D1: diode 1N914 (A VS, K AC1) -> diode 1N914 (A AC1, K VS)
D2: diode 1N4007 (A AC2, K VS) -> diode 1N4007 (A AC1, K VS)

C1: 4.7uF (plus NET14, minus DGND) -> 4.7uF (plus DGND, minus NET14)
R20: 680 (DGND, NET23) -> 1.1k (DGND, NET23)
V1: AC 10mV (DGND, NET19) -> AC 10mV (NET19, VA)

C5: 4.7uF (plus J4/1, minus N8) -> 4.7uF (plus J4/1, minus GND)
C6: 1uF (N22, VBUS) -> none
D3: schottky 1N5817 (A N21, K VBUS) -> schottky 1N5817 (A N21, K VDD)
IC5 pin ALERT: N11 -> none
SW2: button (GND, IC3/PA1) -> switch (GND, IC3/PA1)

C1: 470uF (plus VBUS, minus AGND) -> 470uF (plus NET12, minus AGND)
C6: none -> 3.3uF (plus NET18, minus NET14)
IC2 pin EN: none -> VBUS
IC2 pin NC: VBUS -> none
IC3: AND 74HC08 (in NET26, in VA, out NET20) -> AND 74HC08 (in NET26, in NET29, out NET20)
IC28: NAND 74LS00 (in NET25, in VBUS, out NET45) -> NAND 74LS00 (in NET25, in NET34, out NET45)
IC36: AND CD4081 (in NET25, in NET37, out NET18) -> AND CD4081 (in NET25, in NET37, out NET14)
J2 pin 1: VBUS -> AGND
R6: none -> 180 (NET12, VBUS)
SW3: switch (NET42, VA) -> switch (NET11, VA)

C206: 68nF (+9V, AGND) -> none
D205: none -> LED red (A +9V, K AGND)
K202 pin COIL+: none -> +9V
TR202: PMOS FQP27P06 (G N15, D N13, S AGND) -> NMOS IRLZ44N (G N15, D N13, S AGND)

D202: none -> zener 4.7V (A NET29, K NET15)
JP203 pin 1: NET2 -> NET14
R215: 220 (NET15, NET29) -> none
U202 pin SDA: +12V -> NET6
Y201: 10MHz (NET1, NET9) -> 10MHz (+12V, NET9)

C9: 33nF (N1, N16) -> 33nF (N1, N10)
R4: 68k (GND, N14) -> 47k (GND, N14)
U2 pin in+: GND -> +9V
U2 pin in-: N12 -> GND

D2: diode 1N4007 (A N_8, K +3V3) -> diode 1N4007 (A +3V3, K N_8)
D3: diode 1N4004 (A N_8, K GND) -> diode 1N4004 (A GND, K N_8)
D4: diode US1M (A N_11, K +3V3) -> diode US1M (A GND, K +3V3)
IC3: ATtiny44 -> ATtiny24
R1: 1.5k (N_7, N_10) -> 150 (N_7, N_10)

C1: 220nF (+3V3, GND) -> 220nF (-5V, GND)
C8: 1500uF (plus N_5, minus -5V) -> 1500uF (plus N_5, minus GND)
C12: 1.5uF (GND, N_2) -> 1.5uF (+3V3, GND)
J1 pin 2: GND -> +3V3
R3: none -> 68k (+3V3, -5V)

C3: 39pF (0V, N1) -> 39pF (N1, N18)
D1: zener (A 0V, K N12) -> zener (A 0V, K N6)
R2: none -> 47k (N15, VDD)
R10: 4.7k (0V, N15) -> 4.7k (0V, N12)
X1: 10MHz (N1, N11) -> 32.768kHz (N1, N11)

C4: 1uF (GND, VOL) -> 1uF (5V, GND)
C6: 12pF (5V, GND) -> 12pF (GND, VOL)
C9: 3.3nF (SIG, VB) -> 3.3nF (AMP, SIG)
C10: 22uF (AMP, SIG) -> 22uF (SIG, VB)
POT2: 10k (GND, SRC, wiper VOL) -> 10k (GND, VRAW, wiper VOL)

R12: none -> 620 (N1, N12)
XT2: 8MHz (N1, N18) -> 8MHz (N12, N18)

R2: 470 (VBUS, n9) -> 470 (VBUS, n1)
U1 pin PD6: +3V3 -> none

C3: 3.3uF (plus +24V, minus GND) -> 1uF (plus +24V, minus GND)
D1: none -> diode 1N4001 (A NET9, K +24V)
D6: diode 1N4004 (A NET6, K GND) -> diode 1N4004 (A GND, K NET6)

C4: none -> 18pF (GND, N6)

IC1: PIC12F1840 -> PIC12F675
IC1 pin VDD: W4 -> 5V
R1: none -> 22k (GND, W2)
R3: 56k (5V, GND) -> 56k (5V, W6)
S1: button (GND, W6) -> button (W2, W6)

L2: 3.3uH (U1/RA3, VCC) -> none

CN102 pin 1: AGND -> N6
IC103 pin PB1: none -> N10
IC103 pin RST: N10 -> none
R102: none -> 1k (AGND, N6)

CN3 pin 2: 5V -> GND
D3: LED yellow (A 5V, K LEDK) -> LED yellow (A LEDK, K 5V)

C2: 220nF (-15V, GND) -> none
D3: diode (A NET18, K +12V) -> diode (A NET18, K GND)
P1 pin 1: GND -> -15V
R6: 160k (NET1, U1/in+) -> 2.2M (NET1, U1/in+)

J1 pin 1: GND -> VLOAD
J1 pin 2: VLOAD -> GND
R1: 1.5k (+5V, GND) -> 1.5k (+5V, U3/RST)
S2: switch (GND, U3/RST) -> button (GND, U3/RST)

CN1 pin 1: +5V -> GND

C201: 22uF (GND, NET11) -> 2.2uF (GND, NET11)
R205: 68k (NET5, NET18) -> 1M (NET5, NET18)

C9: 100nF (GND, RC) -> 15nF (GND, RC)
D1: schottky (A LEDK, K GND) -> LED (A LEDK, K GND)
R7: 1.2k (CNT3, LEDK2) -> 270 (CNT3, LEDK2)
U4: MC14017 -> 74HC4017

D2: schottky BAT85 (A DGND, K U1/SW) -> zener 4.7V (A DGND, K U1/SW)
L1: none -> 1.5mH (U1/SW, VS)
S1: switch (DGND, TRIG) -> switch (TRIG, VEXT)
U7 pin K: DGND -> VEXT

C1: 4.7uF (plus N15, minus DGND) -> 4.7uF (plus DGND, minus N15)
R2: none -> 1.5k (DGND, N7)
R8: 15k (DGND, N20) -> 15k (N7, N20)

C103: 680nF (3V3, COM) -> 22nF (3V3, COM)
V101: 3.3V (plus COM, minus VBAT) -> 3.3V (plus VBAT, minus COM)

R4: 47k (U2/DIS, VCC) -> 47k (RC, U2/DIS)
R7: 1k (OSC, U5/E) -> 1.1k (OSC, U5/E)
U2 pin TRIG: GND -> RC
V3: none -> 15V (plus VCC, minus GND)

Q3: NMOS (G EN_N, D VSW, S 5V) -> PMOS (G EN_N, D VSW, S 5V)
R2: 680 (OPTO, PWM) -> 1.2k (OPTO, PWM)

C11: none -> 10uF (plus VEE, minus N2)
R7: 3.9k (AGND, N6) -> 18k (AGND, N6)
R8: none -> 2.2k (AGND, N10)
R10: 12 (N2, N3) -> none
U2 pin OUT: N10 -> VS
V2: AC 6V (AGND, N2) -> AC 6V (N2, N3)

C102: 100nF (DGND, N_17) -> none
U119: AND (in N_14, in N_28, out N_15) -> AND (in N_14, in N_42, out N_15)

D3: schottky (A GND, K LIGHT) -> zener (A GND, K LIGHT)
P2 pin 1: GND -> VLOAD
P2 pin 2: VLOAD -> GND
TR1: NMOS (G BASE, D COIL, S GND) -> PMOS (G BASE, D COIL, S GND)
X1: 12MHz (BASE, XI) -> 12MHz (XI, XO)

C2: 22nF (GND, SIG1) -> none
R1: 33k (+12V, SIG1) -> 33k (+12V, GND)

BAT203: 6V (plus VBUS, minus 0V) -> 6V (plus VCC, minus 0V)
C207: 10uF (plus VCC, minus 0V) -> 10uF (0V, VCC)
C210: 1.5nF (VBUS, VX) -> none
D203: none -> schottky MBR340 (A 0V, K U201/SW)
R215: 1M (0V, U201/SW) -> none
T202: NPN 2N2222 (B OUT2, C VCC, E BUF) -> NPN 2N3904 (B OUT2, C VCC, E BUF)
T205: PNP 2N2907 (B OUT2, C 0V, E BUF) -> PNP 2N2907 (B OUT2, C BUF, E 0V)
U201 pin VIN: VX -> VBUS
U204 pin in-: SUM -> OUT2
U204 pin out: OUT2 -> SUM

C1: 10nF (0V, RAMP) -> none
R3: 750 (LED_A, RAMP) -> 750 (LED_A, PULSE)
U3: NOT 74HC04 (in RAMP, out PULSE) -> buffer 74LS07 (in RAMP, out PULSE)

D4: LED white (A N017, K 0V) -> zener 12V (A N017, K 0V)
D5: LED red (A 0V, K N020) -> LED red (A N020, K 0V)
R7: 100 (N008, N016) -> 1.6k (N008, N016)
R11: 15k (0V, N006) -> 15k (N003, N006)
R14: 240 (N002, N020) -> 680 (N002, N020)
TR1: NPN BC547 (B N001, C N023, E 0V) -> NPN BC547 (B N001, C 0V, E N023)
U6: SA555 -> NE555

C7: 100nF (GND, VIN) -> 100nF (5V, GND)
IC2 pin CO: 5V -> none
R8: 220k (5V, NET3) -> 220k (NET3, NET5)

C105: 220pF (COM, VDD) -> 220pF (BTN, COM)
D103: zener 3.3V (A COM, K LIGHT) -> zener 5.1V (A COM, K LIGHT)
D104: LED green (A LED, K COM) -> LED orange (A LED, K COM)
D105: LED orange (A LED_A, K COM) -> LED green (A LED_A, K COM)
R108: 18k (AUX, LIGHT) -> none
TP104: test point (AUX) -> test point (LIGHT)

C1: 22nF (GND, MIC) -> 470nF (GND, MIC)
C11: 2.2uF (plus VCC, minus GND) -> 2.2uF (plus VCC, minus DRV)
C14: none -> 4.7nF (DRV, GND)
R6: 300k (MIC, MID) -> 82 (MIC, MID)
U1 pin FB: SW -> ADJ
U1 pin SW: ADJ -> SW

•••••

Whatever else the listing above holds, retype exactly only the lines from the one containing "C6: 12pF (5V, GND) -> 12pF (GND, VOL)" to the one containing "D3: diode (A", both ends kept.

= OUTPUT OF THE EXERCISE =
C6: 12pF (5V, GND) -> 12pF (GND, VOL)
C9: 3.3nF (SIG, VB) -> 3.3nF (AMP, SIG)
C10: 22uF (AMP, SIG) -> 22uF (SIG, VB)
POT2: 10k (GND, SRC, wiper VOL) -> 10k (GND, VRAW, wiper VOL)

R12: none -> 620 (N1, N12)
XT2: 8MHz (N1, N18) -> 8MHz (N12, N18)

R2: 470 (VBUS, n9) -> 470 (VBUS, n1)
U1 pin PD6: +3V3 -> none

C3: 3.3uF (plus +24V, minus GND) -> 1uF (plus +24V, minus GND)
D1: none -> diode 1N4001 (A NET9, K +24V)
D6: diode 1N4004 (A NET6, K GND) -> diode 1N4004 (A GND, K NET6)

C4: none -> 18pF (GND, N6)

IC1: PIC12F1840 -> PIC12F675
IC1 pin VDD: W4 -> 5V
R1: none -> 22k (GND, W2)
R3: 56k (5V, GND) -> 56k (5V, W6)
S1: button (GND, W6) -> button (W2, W6)

L2: 3.3uH (U1/RA3, VCC) -> none

CN102 pin 1: AGND -> N6
IC103 pin PB1: none -> N10
IC103 pin RST: N10 -> none
R102: none -> 1k (AGND, N6)

CN3 pin 2: 5V -> GND
D3: LED yellow (A 5V, K LEDK) -> LED yellow (A LEDK, K 5V)

C2: 220nF (-15V, GND) -> none
D3: diode (A NET18, K +12V) -> diode (A NET18, K GND)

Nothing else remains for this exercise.